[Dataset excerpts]
--- START ---
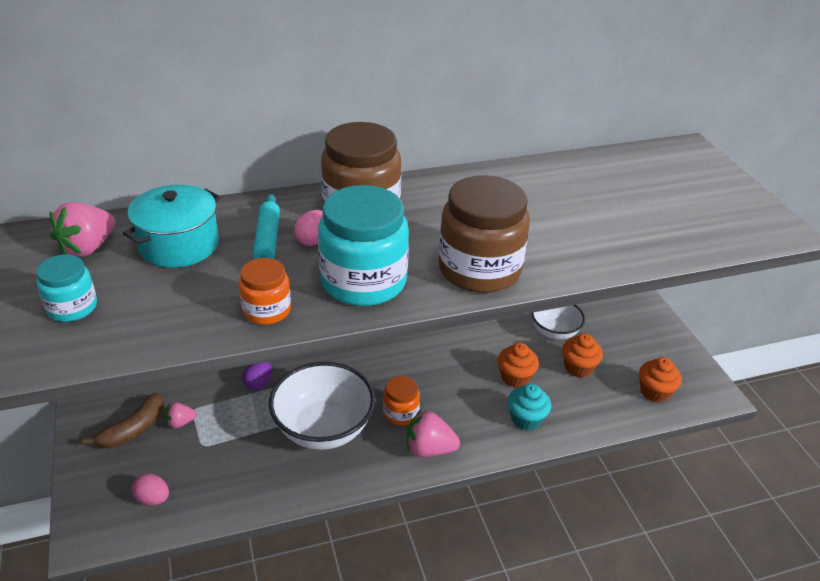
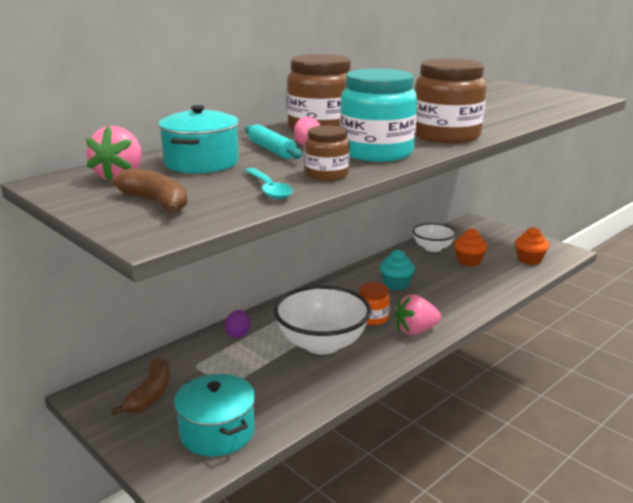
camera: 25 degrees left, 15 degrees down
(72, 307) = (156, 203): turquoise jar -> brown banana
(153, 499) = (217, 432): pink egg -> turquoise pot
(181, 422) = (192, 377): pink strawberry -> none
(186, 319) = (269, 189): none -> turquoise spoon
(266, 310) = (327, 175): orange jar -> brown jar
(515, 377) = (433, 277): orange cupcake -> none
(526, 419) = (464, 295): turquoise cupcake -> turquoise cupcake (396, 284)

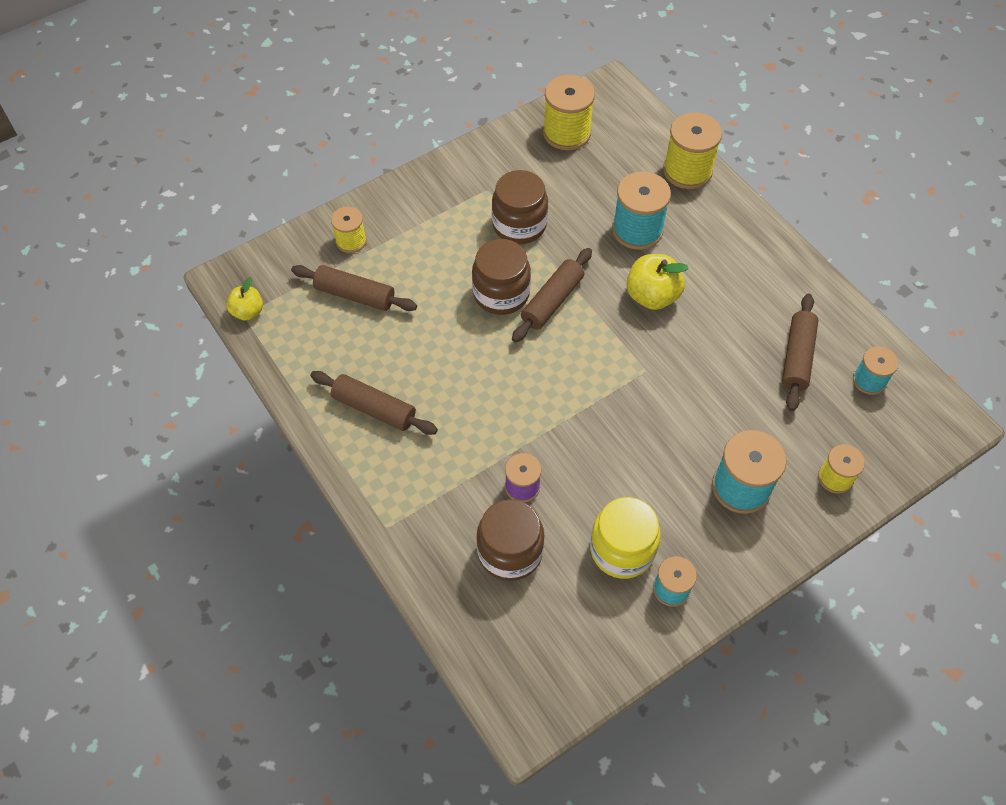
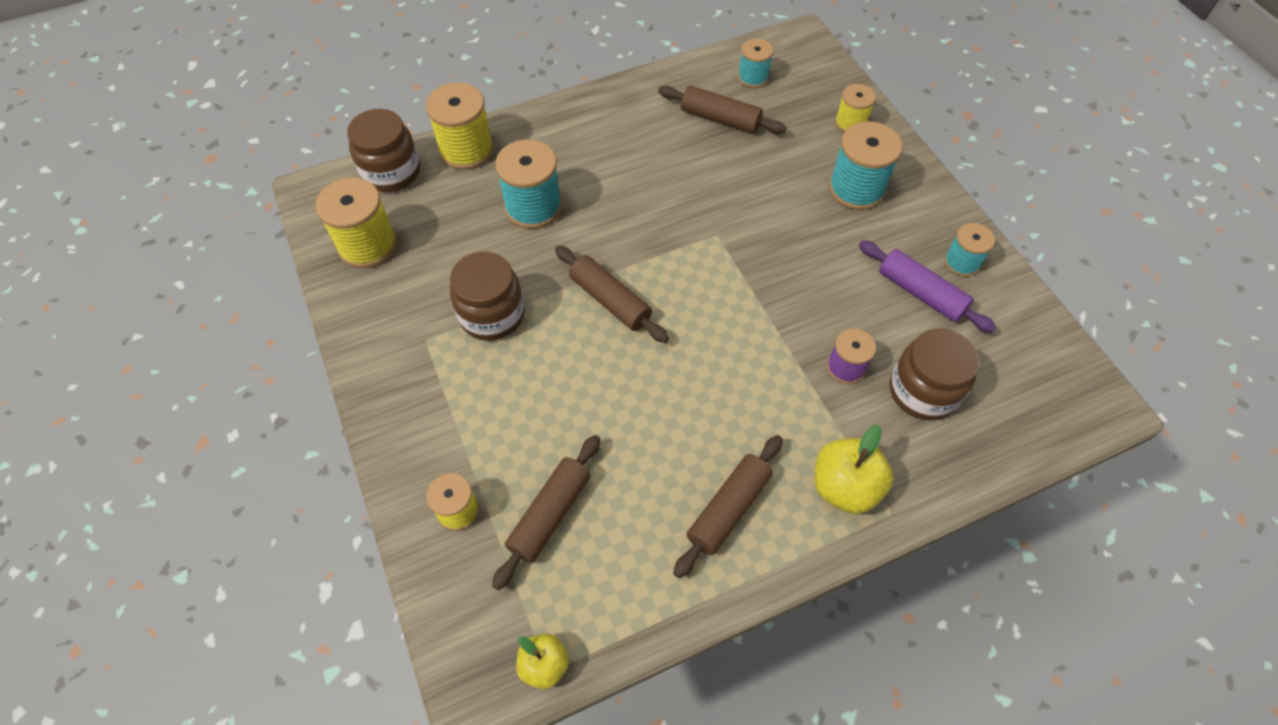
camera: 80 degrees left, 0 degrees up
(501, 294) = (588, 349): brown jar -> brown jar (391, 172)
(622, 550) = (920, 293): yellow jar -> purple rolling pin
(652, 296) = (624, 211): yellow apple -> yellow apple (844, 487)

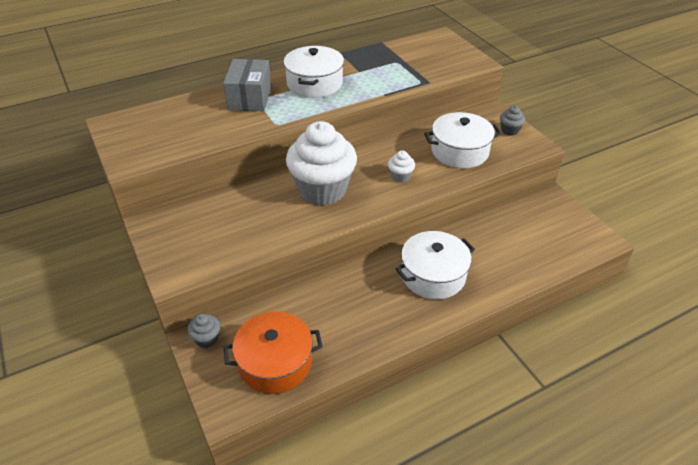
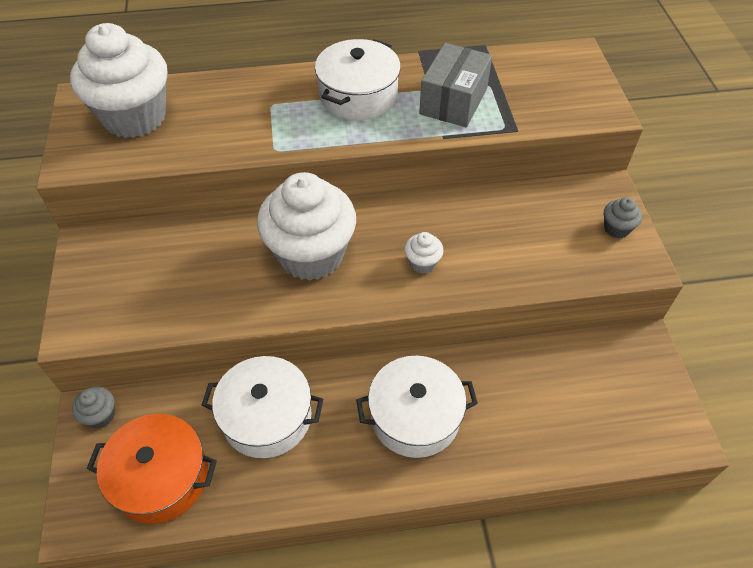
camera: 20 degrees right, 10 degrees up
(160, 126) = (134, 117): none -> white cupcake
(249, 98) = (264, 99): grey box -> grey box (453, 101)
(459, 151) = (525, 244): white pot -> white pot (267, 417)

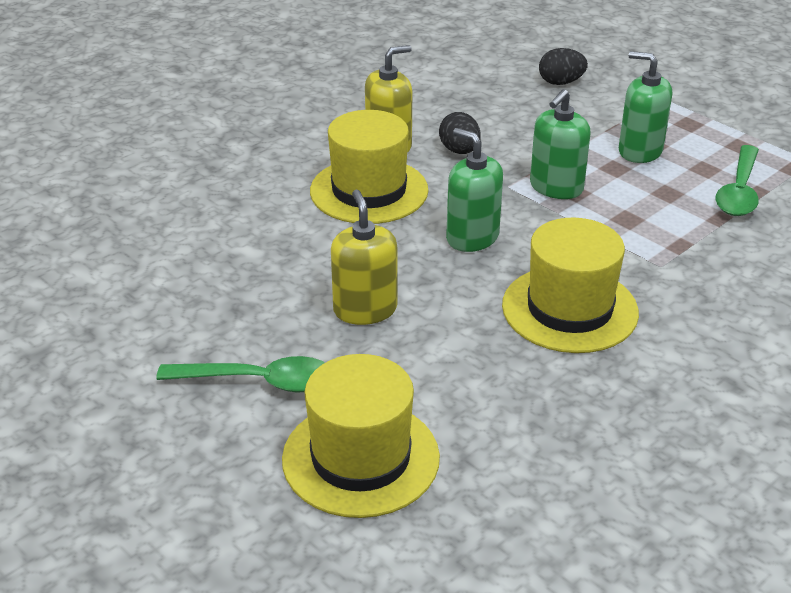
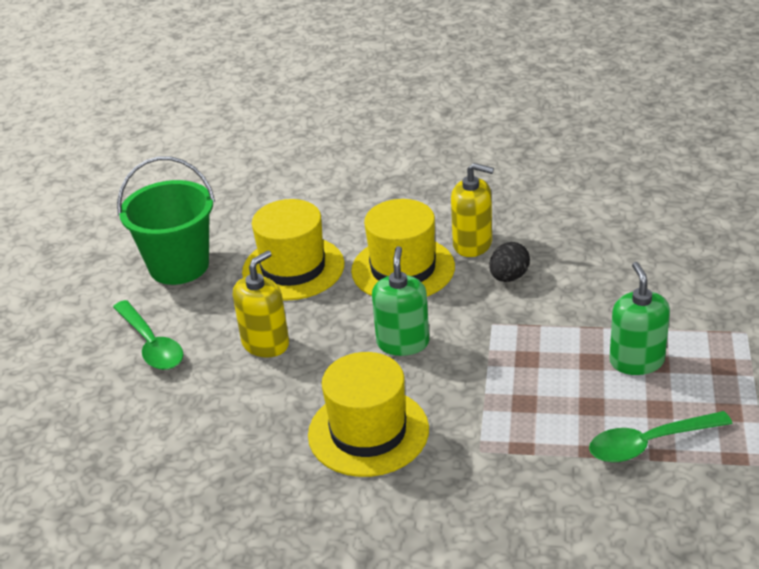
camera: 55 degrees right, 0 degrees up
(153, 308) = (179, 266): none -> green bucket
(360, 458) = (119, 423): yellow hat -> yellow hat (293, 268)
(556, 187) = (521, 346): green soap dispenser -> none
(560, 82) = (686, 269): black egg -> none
--- END ---
TASK BRIEF: The lines to copy begin with the one containing "(160, 126) = (134, 117): none" and end with the last line of the entries above; copy them exactly, minus the pictures.

SOLUTION TO THE EXERCISE:
(160, 126) = (134, 117): none -> white cupcake
(249, 98) = (264, 99): grey box -> grey box (453, 101)
(459, 151) = (525, 244): white pot -> white pot (267, 417)

camera: 55 degrees right, 0 degrees up
(153, 308) = (179, 266): none -> green bucket
(360, 458) = (119, 423): yellow hat -> yellow hat (293, 268)
(556, 187) = (521, 346): green soap dispenser -> none
(560, 82) = (686, 269): black egg -> none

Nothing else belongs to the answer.